:: Activity ::
Scan the records for the line containing "camera: 45 degrees right, 0 degrees up". From there through the last line, write out each line exactly.

Before-and-after object listings
▬▬▬▬▬▬

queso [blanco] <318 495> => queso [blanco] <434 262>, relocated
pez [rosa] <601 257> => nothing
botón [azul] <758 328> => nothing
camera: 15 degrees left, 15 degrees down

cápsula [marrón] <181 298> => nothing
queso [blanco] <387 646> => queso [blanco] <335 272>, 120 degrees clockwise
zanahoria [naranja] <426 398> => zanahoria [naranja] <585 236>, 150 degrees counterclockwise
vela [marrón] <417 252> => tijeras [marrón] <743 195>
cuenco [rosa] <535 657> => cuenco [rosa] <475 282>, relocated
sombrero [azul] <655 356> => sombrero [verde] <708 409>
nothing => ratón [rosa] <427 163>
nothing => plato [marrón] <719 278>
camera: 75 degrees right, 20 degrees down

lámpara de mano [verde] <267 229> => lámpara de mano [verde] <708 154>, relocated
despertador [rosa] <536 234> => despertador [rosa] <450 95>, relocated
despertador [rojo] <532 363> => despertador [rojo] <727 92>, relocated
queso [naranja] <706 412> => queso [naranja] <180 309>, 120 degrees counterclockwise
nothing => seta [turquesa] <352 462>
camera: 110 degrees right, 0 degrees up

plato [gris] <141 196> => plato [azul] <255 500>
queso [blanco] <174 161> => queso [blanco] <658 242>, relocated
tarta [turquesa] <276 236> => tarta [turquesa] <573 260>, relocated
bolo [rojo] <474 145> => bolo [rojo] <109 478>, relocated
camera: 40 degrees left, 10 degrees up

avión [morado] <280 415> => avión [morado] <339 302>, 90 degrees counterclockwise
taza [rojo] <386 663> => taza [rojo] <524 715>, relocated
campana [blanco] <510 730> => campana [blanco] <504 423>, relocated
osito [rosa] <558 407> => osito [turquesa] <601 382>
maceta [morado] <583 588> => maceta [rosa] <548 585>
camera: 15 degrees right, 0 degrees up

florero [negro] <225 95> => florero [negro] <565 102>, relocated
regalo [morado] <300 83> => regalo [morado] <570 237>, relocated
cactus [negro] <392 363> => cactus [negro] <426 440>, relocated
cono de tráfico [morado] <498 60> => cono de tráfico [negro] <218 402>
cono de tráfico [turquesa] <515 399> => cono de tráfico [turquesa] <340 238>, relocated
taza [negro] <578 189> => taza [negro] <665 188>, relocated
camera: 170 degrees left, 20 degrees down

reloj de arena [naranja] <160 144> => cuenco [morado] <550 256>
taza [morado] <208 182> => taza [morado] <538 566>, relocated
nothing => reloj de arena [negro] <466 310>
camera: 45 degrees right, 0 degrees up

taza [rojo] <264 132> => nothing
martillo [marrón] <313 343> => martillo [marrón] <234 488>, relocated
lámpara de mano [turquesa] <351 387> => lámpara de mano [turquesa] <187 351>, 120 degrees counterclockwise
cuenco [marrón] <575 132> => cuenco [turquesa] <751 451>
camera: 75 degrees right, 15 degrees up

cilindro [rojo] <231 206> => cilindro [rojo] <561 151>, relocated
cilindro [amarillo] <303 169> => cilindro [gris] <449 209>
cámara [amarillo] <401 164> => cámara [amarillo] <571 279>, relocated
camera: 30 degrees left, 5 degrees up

▬▬▬▬▬▬

:: Answer space ::
camera: 45 degrees right, 0 degrees up

taza [rojo] <264 132> => nothing
martillo [marrón] <313 343> => martillo [marrón] <234 488>, relocated
lámpara de mano [turquesa] <351 387> => lámpara de mano [turquesa] <187 351>, 120 degrees counterclockwise
cuenco [marrón] <575 132> => cuenco [turquesa] <751 451>
camera: 75 degrees right, 15 degrees up

cilindro [rojo] <231 206> => cilindro [rojo] <561 151>, relocated
cilindro [amarillo] <303 169> => cilindro [gris] <449 209>
cámara [amarillo] <401 164> => cámara [amarillo] <571 279>, relocated
camera: 30 degrees left, 5 degrees up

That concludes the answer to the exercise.